- [About this exercise] Produce a verbatim copy of the records, and keep the images out of it.

- [Input data]
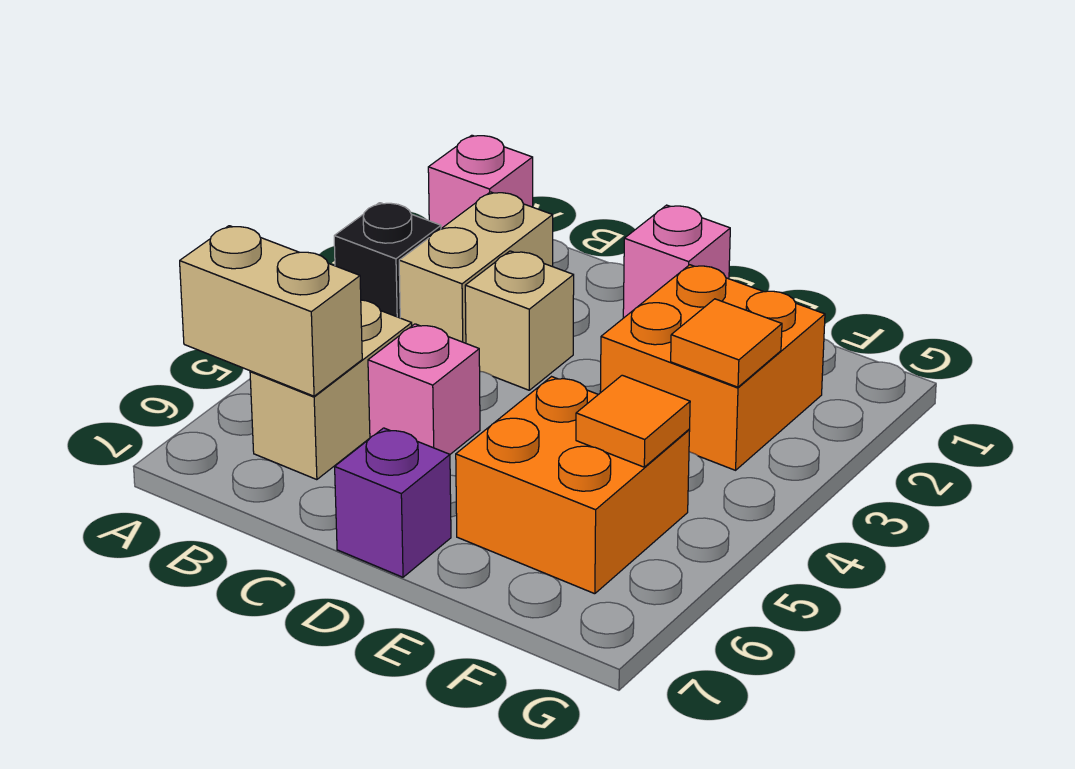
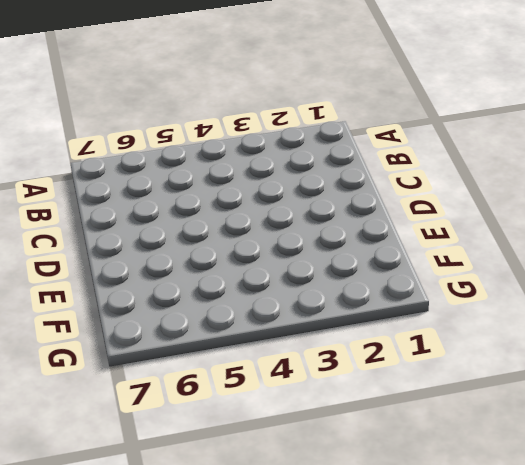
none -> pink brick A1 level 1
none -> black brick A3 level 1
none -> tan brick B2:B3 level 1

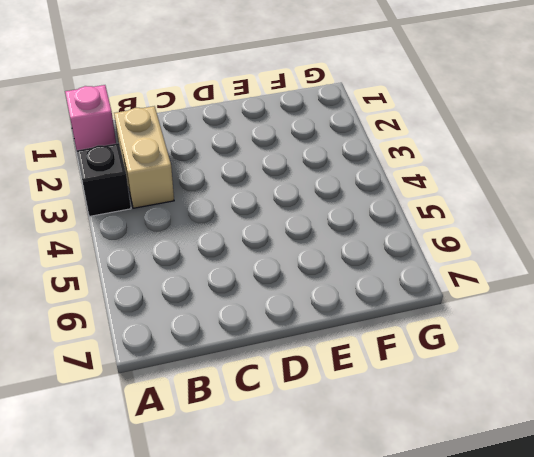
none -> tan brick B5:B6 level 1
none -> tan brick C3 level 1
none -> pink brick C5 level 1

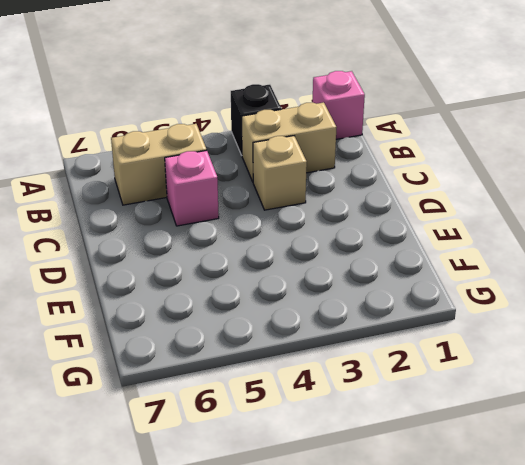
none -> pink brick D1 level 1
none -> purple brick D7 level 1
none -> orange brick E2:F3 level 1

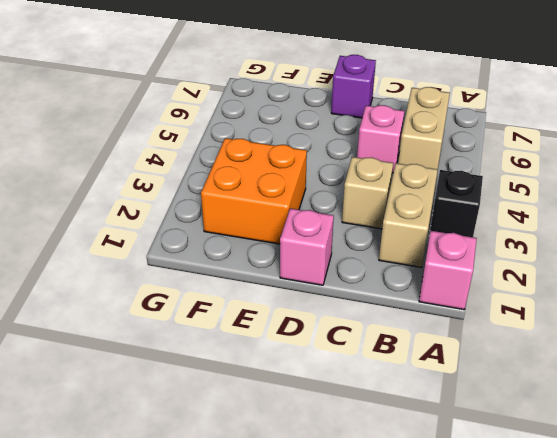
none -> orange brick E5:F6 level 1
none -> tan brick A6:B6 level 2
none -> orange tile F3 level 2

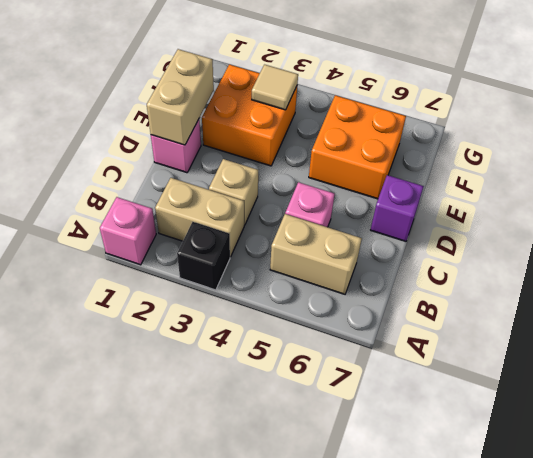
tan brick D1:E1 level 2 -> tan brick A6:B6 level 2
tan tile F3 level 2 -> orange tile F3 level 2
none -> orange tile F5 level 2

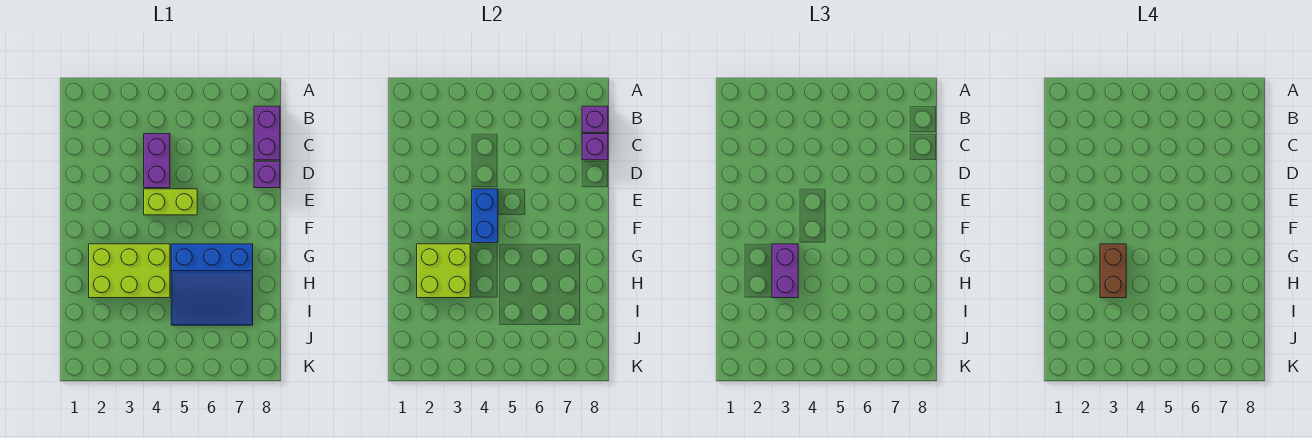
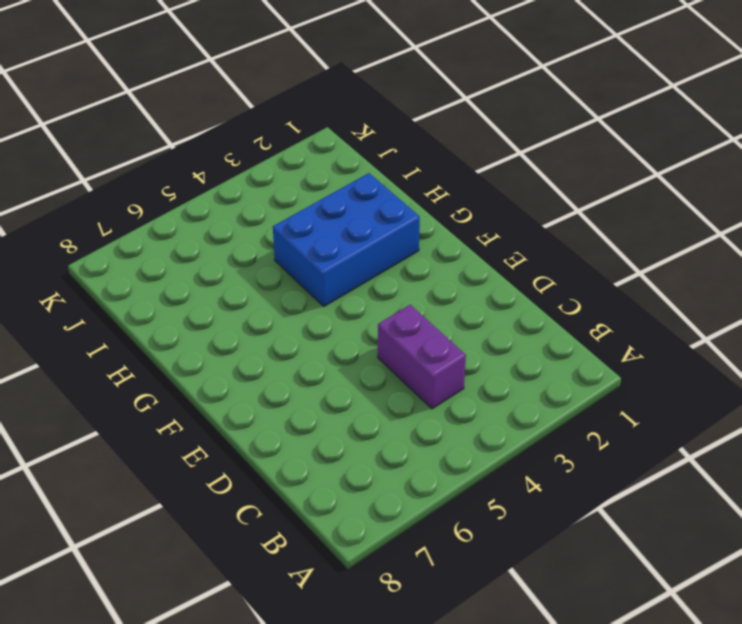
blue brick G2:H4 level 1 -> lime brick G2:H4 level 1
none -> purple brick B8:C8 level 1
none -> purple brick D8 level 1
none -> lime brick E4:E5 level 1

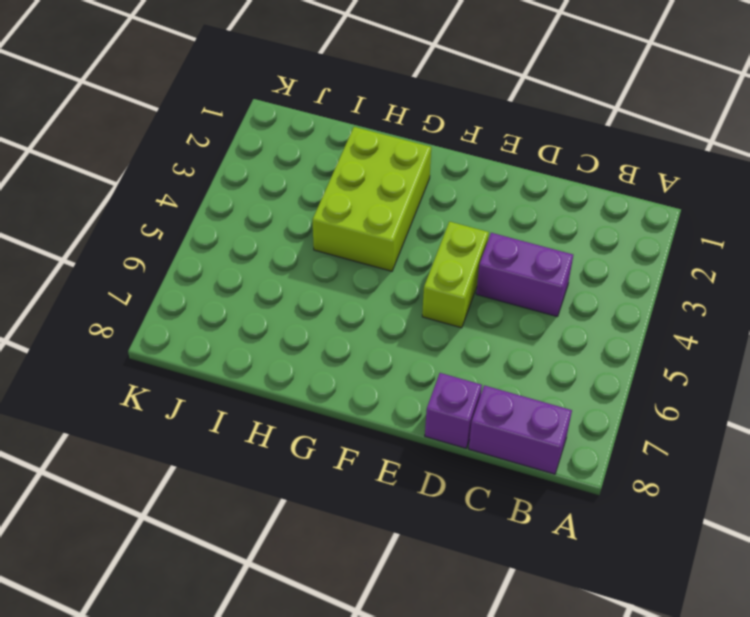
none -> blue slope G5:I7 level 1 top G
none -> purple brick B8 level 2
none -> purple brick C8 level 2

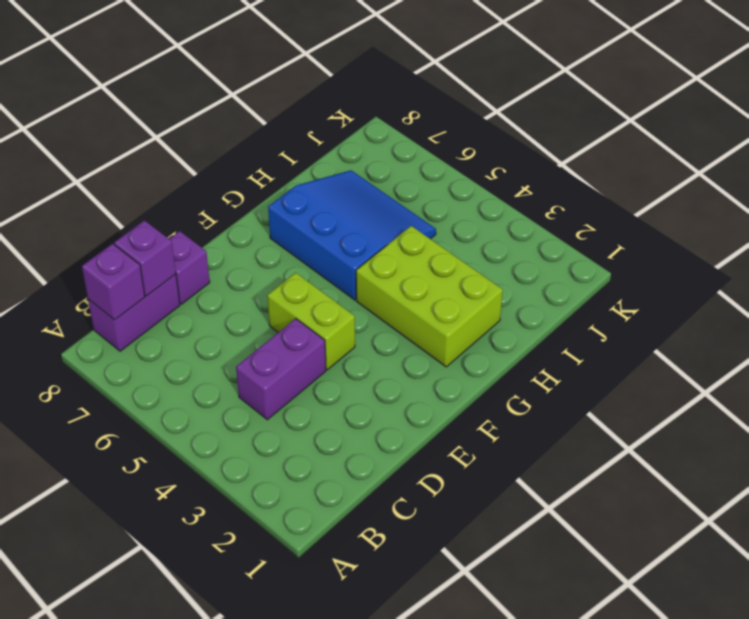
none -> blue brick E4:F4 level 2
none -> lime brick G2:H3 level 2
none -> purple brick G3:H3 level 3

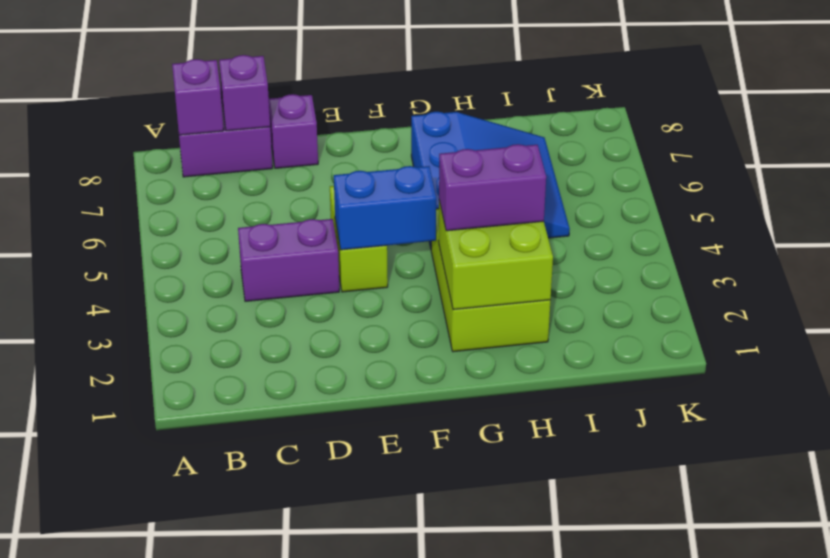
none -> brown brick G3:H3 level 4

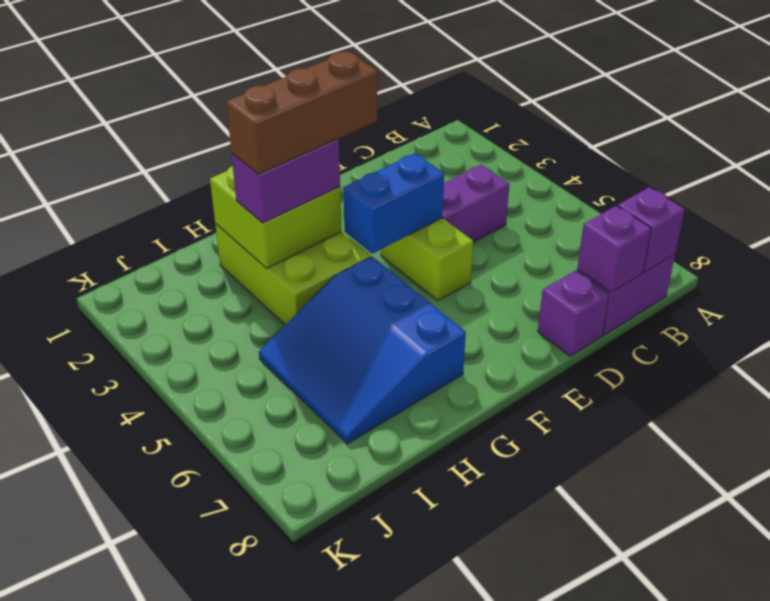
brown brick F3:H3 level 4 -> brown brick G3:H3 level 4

- [Completed task]
none -> pink brick A1 level 1
none -> black brick A3 level 1
none -> tan brick B2:B3 level 1

none -> tan brick B5:B6 level 1
none -> tan brick C3 level 1
none -> pink brick C5 level 1

none -> pink brick D1 level 1
none -> purple brick D7 level 1
none -> orange brick E2:F3 level 1

none -> orange brick E5:F6 level 1
none -> tan brick A6:B6 level 2
none -> orange tile F3 level 2

tan brick D1:E1 level 2 -> tan brick A6:B6 level 2
tan tile F3 level 2 -> orange tile F3 level 2
none -> orange tile F5 level 2

blue brick G2:H4 level 1 -> lime brick G2:H4 level 1
none -> purple brick B8:C8 level 1
none -> purple brick D8 level 1
none -> lime brick E4:E5 level 1

none -> blue slope G5:I7 level 1 top G
none -> purple brick B8 level 2
none -> purple brick C8 level 2

none -> blue brick E4:F4 level 2
none -> lime brick G2:H3 level 2
none -> purple brick G3:H3 level 3

none -> brown brick G3:H3 level 4

brown brick F3:H3 level 4 -> brown brick G3:H3 level 4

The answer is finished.